→ What you should do
All of the entries, apart from their pictures, are to be copied verbatim.
──────── Data in this exercise
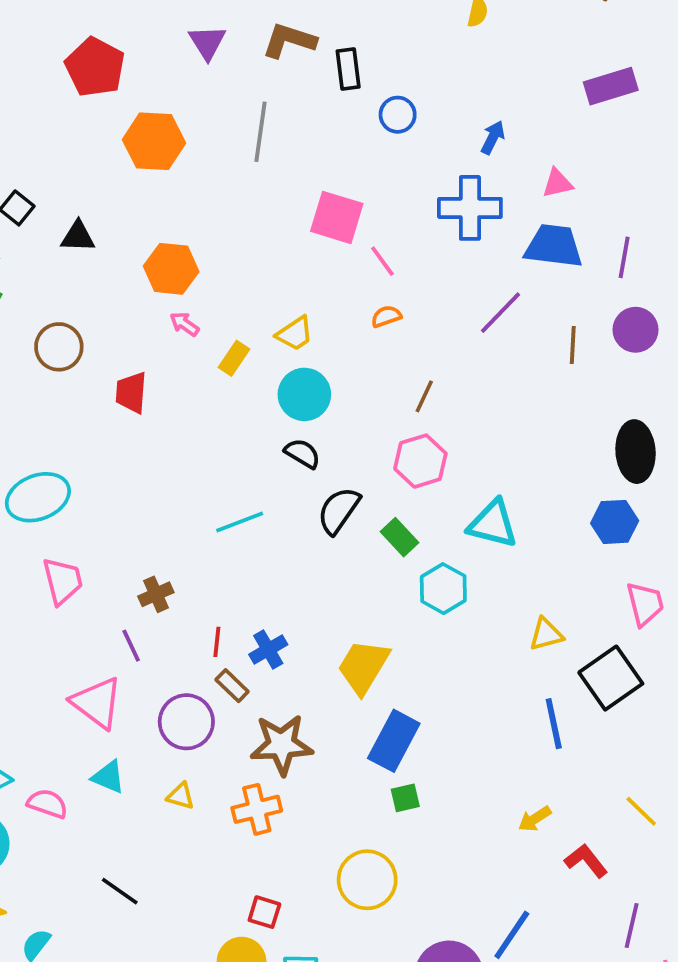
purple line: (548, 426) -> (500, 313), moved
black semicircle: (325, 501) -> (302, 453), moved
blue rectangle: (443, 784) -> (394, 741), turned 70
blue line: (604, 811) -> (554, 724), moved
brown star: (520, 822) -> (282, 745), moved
────────────────
→ Answer to the exercise
purple line: (548, 426) -> (500, 313), moved
black semicircle: (325, 501) -> (302, 453), moved
blue rectangle: (443, 784) -> (394, 741), turned 70
blue line: (604, 811) -> (554, 724), moved
brown star: (520, 822) -> (282, 745), moved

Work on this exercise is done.